* Entries provided:
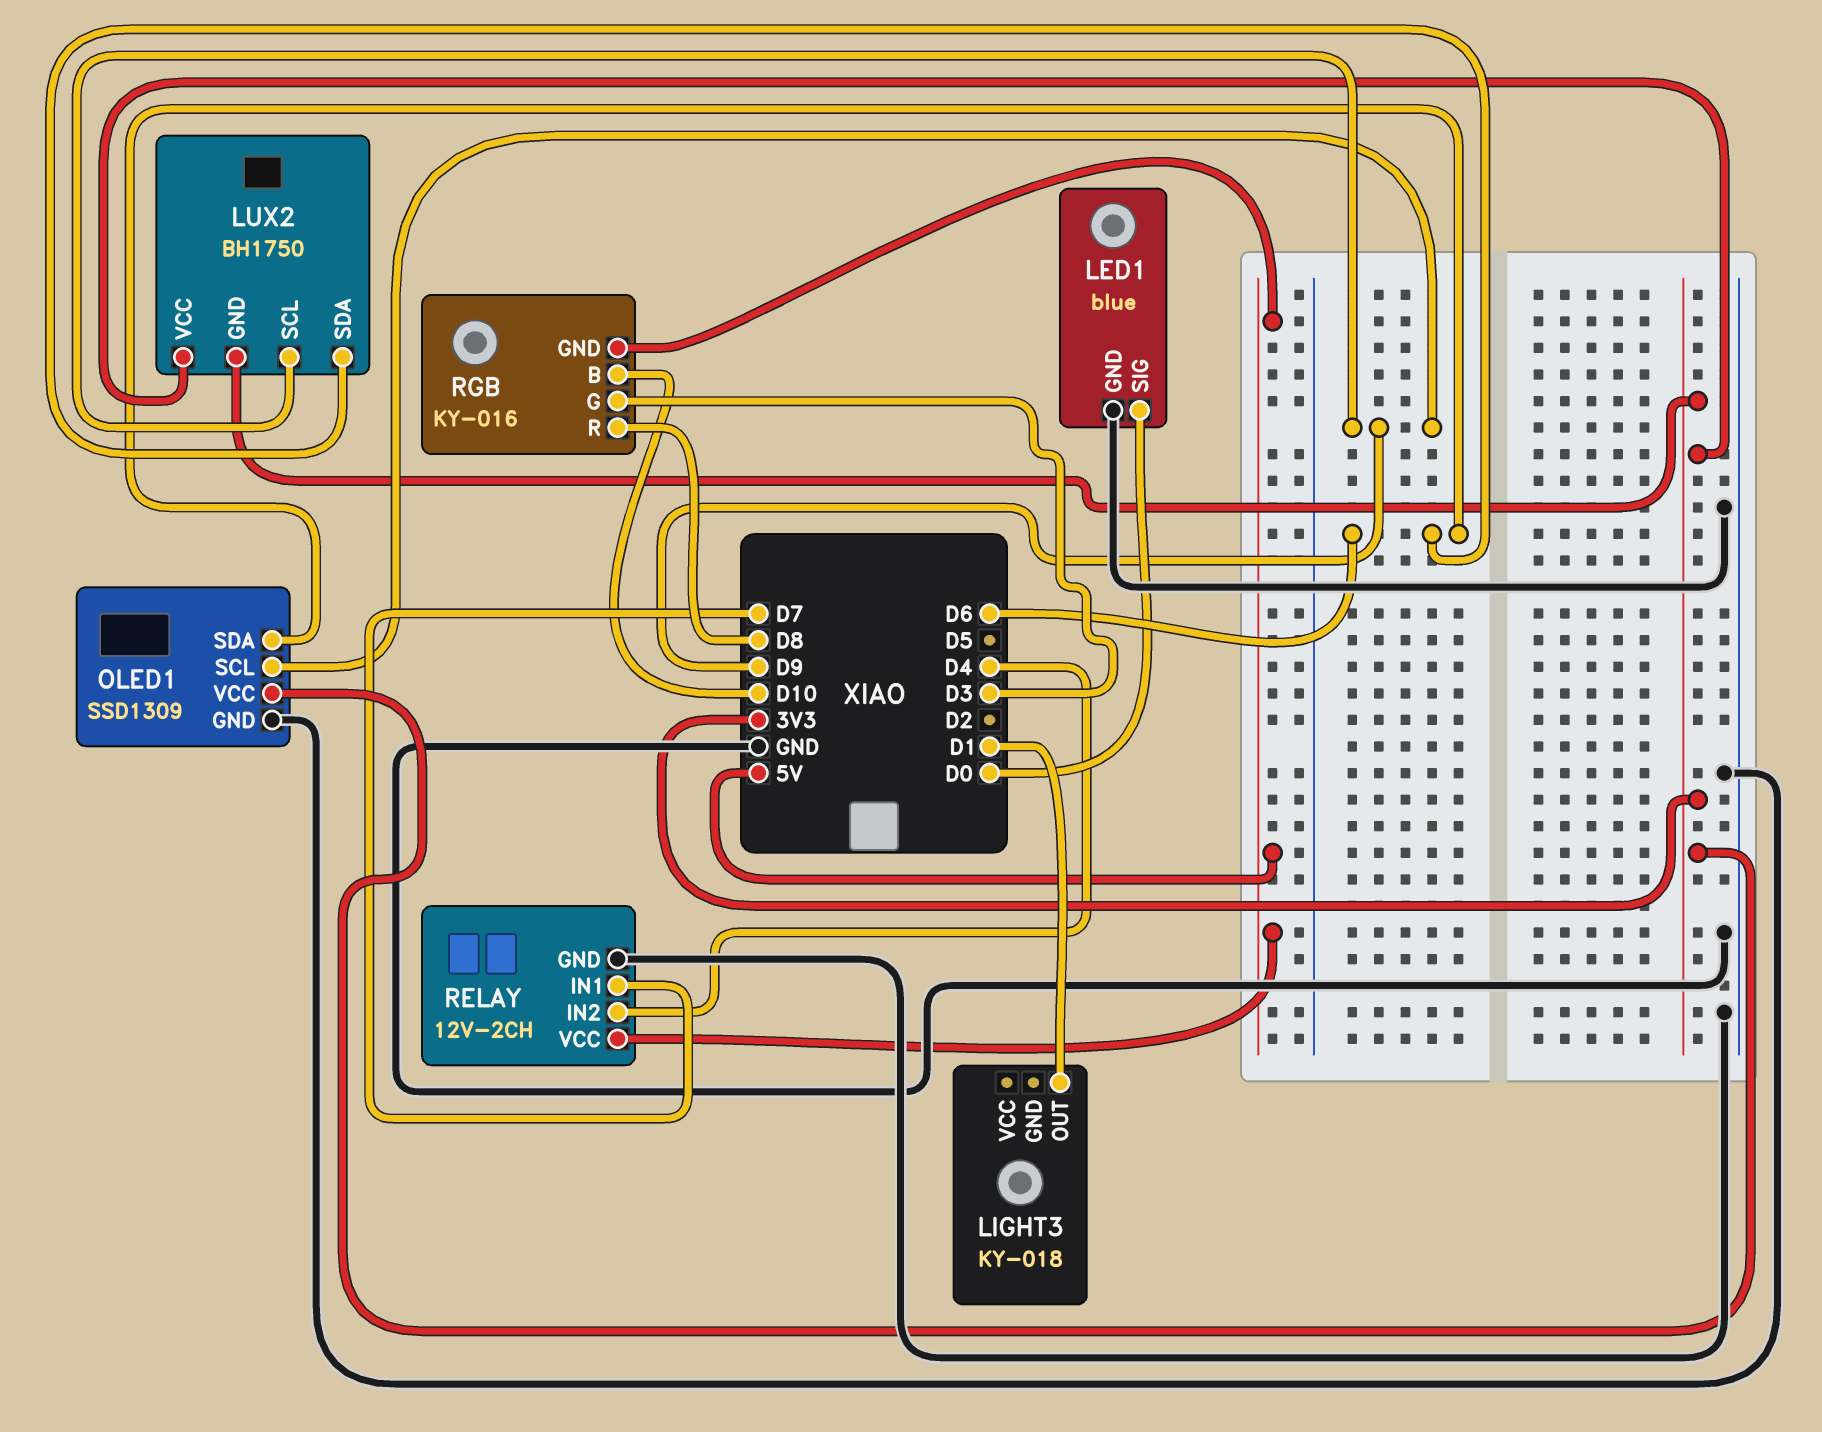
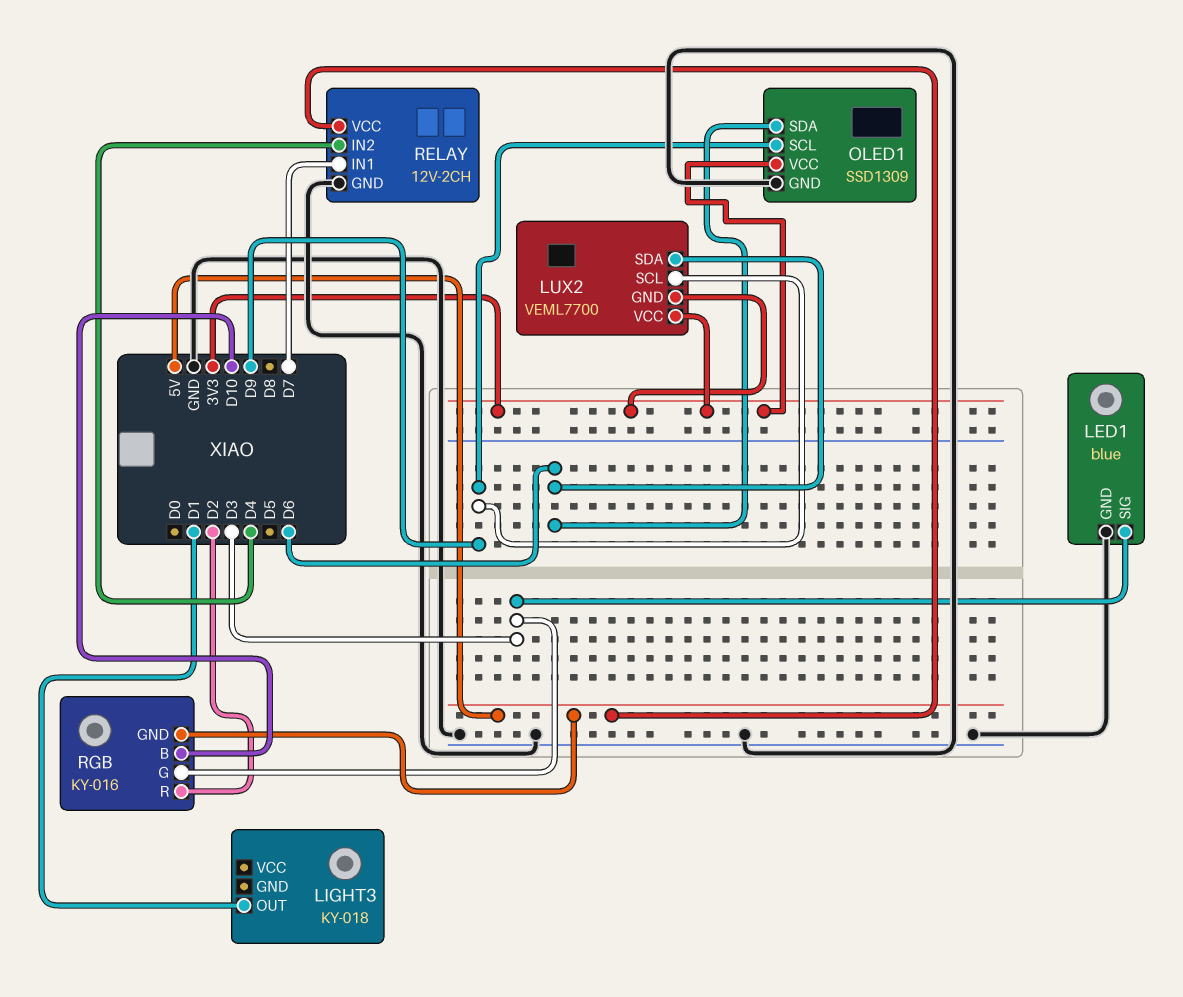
LED1 pin SIG: D0 -> D3
LUX2: BH1750 -> VEML7700
RGB pin R: D8 -> D2

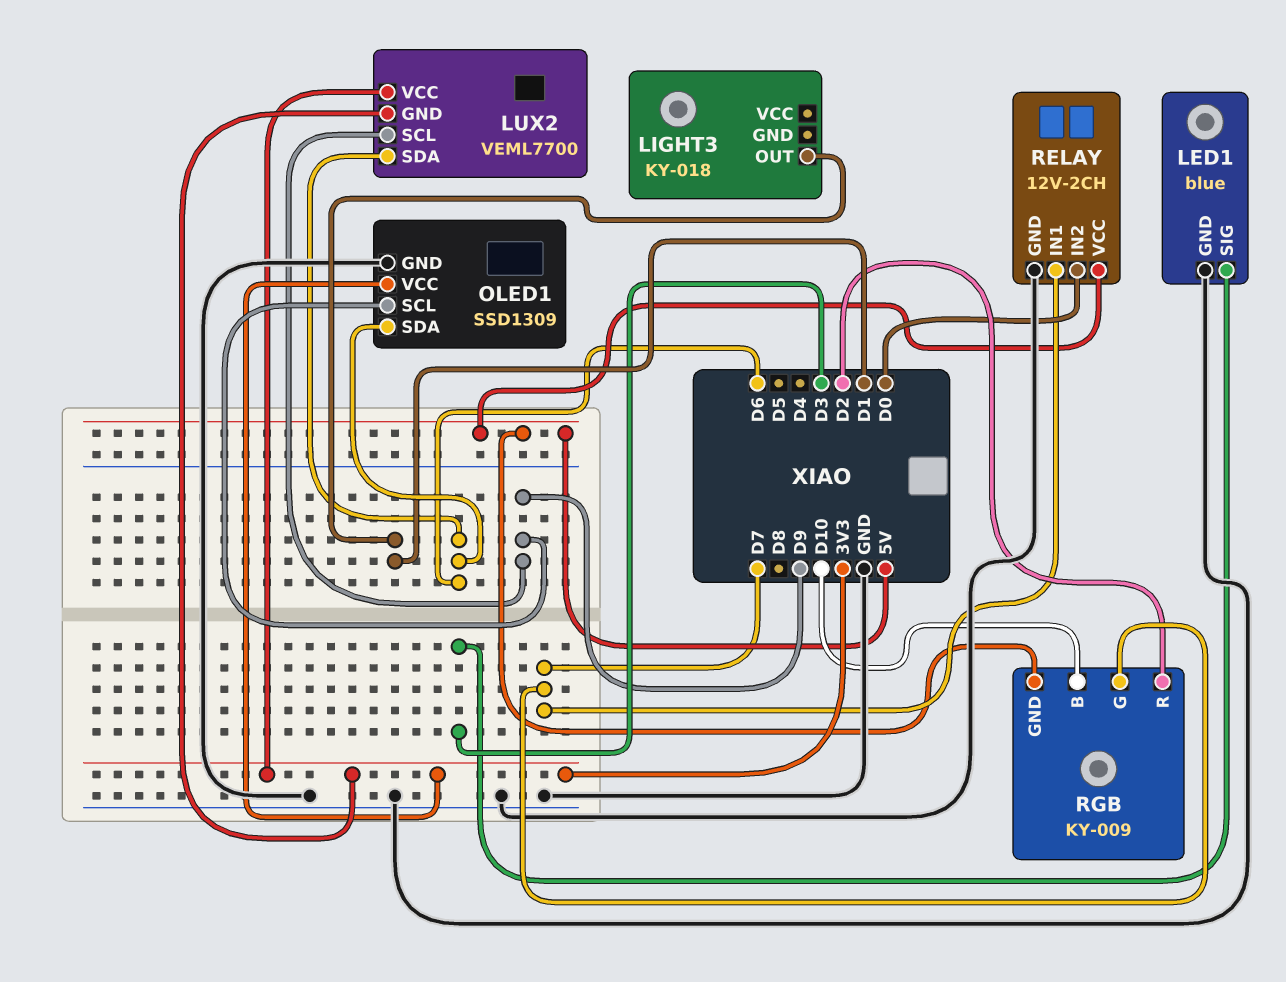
RELAY pin IN2: D4 -> D0
RGB: KY-016 -> KY-009
RGB pin G: D3 -> D7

* Problem: In the reply, each line of the data must appear exactly as written, and no picture may appear.

* Final answer:
LED1 pin SIG: D0 -> D3
LUX2: BH1750 -> VEML7700
RGB pin R: D8 -> D2

RELAY pin IN2: D4 -> D0
RGB: KY-016 -> KY-009
RGB pin G: D3 -> D7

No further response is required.